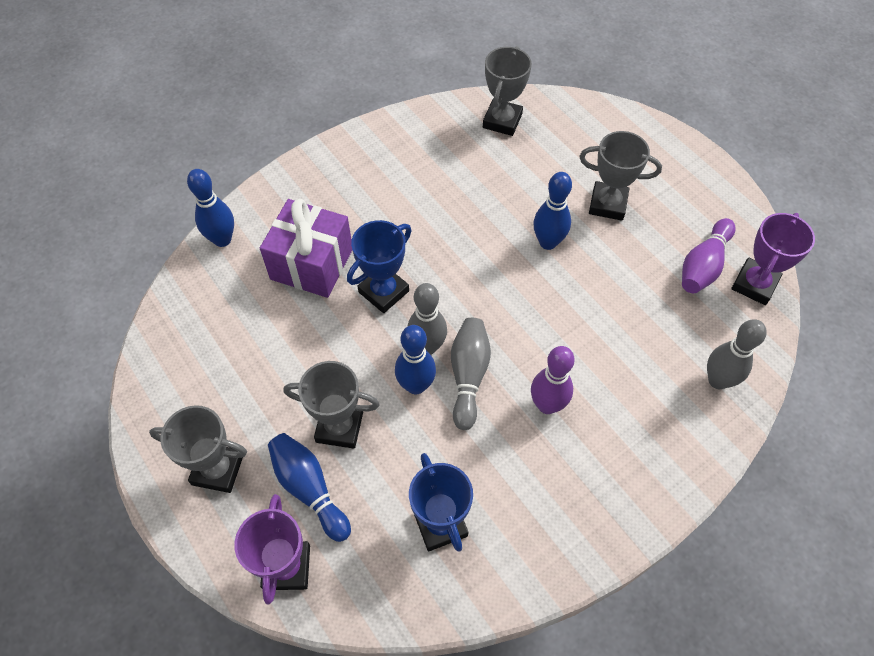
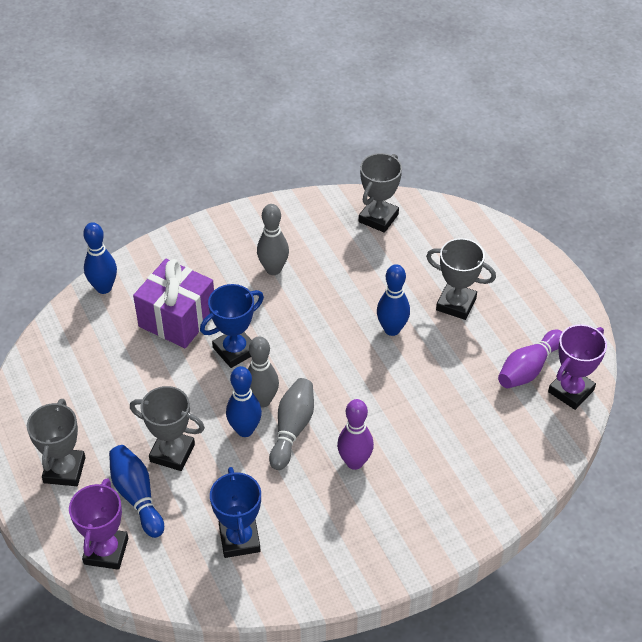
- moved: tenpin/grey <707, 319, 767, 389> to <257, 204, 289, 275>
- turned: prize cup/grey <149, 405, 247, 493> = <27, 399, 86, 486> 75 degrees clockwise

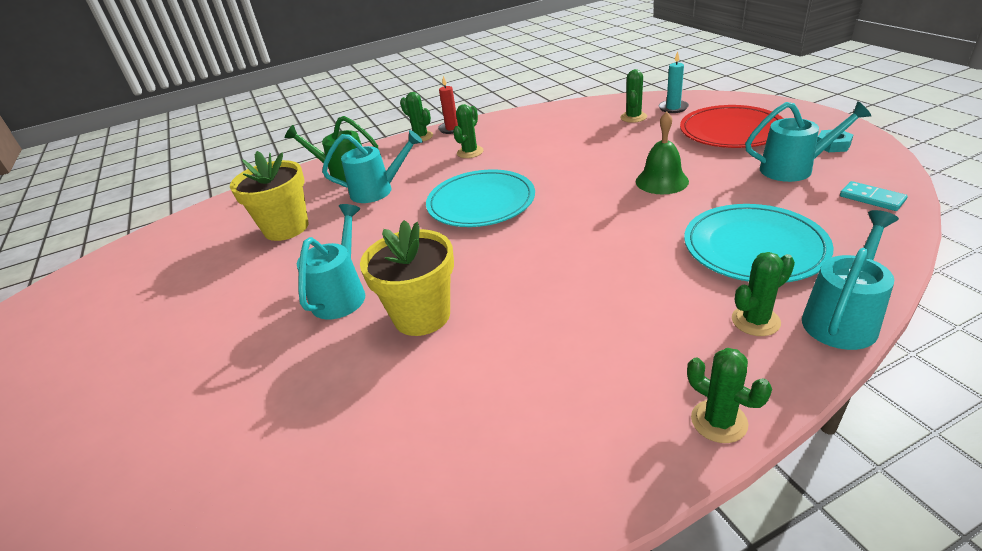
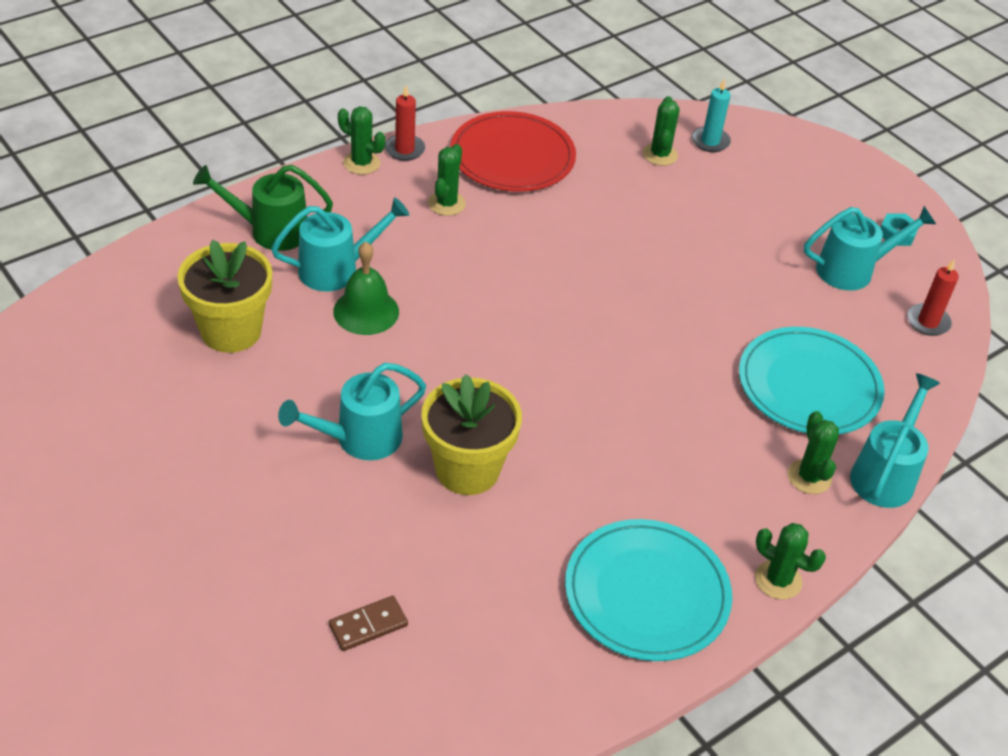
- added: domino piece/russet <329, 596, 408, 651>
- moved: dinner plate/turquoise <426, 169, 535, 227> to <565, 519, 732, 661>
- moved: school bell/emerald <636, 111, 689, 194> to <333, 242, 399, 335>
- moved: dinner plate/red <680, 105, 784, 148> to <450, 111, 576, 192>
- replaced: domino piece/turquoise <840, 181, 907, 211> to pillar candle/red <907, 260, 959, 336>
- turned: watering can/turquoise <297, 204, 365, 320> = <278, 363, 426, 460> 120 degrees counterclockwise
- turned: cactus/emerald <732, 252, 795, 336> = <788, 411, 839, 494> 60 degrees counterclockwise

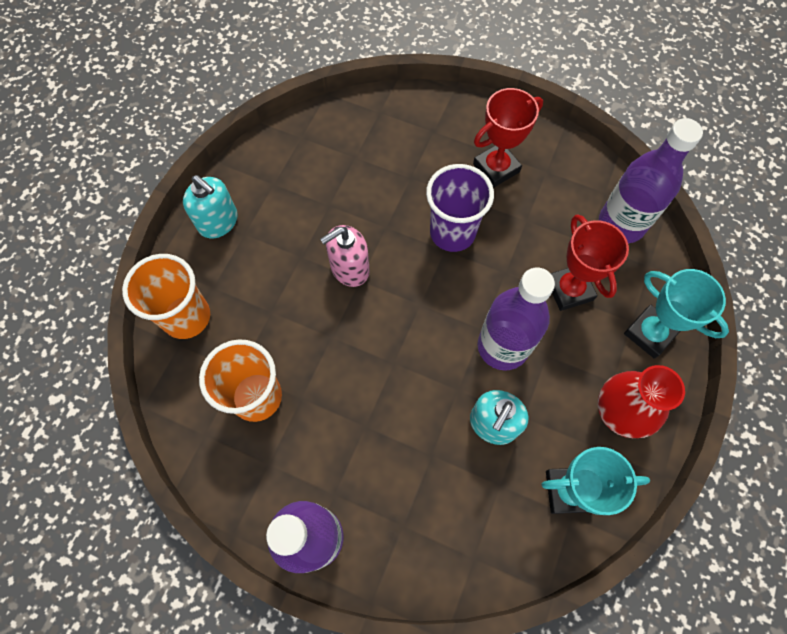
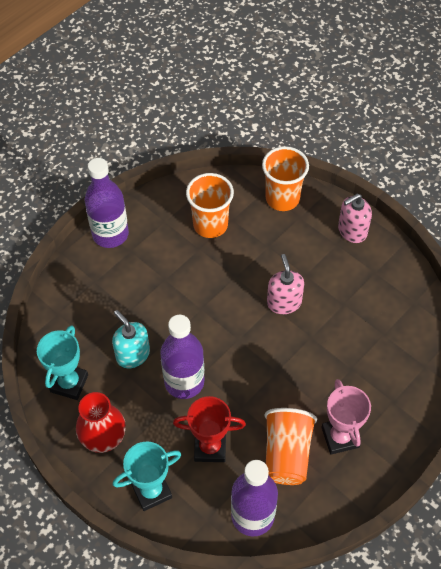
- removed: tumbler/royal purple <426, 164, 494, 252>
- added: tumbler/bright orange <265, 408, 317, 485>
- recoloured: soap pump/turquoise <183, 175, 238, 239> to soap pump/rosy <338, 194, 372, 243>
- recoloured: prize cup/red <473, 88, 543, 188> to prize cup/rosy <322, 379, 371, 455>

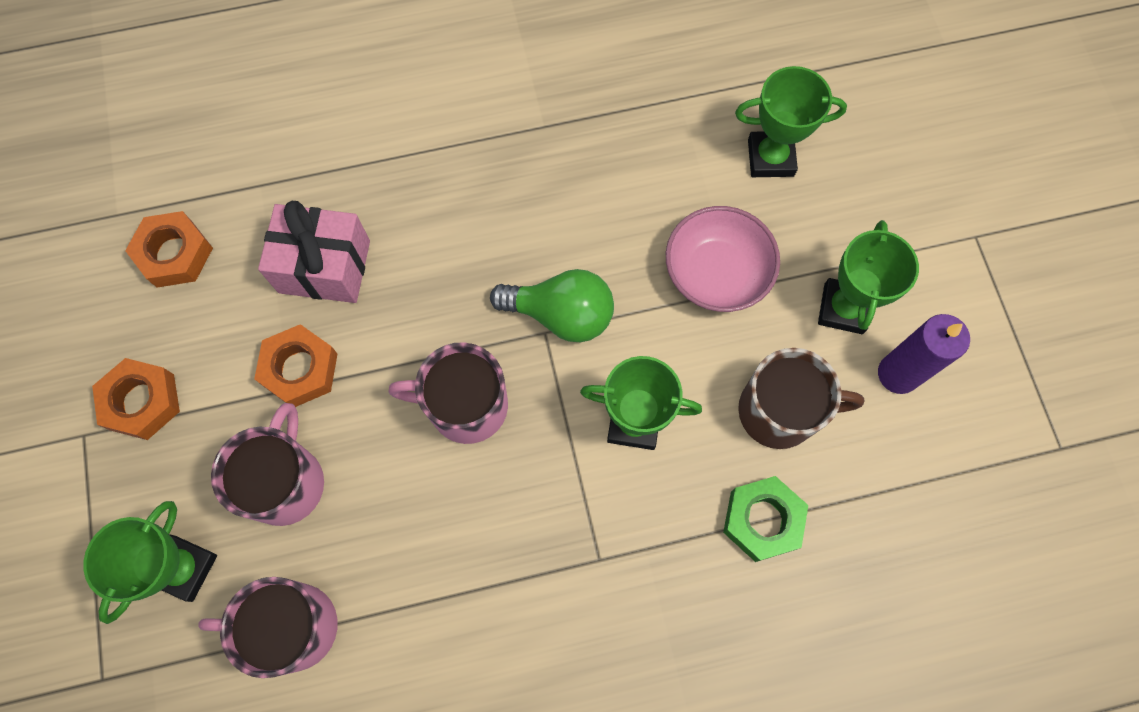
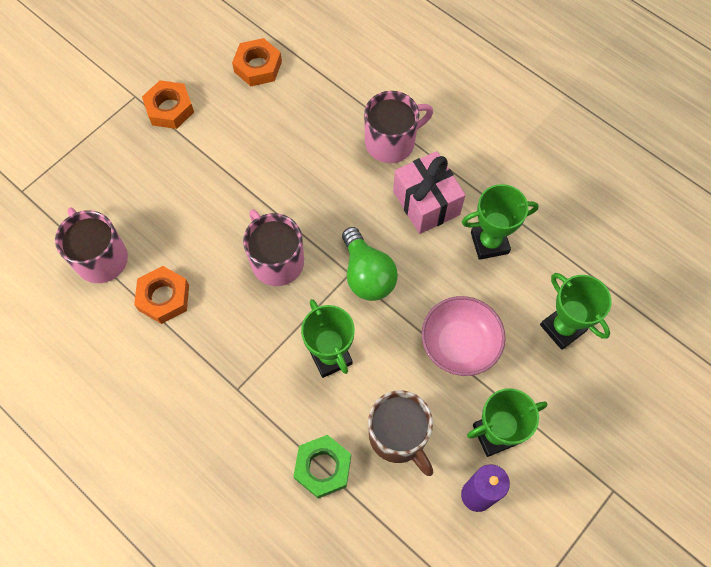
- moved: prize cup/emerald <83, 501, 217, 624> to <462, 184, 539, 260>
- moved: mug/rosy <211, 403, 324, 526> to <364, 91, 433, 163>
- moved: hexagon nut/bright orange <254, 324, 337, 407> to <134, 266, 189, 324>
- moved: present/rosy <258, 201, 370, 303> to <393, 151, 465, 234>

The problem
All of the entries above need to be repeated exactly, minus the pictures.

Task output
- moved: tenpin/grey <707, 319, 767, 389> to <257, 204, 289, 275>
- turned: prize cup/grey <149, 405, 247, 493> = <27, 399, 86, 486> 75 degrees clockwise

- added: domino piece/russet <329, 596, 408, 651>
- moved: dinner plate/turquoise <426, 169, 535, 227> to <565, 519, 732, 661>
- moved: school bell/emerald <636, 111, 689, 194> to <333, 242, 399, 335>
- moved: dinner plate/red <680, 105, 784, 148> to <450, 111, 576, 192>
- replaced: domino piece/turquoise <840, 181, 907, 211> to pillar candle/red <907, 260, 959, 336>
- turned: watering can/turquoise <297, 204, 365, 320> = <278, 363, 426, 460> 120 degrees counterclockwise
- turned: cactus/emerald <732, 252, 795, 336> = <788, 411, 839, 494> 60 degrees counterclockwise

- removed: tumbler/royal purple <426, 164, 494, 252>
- added: tumbler/bright orange <265, 408, 317, 485>
- recoloured: soap pump/turquoise <183, 175, 238, 239> to soap pump/rosy <338, 194, 372, 243>
- recoloured: prize cup/red <473, 88, 543, 188> to prize cup/rosy <322, 379, 371, 455>

- moved: prize cup/emerald <83, 501, 217, 624> to <462, 184, 539, 260>
- moved: mug/rosy <211, 403, 324, 526> to <364, 91, 433, 163>
- moved: hexagon nut/bright orange <254, 324, 337, 407> to <134, 266, 189, 324>
- moved: present/rosy <258, 201, 370, 303> to <393, 151, 465, 234>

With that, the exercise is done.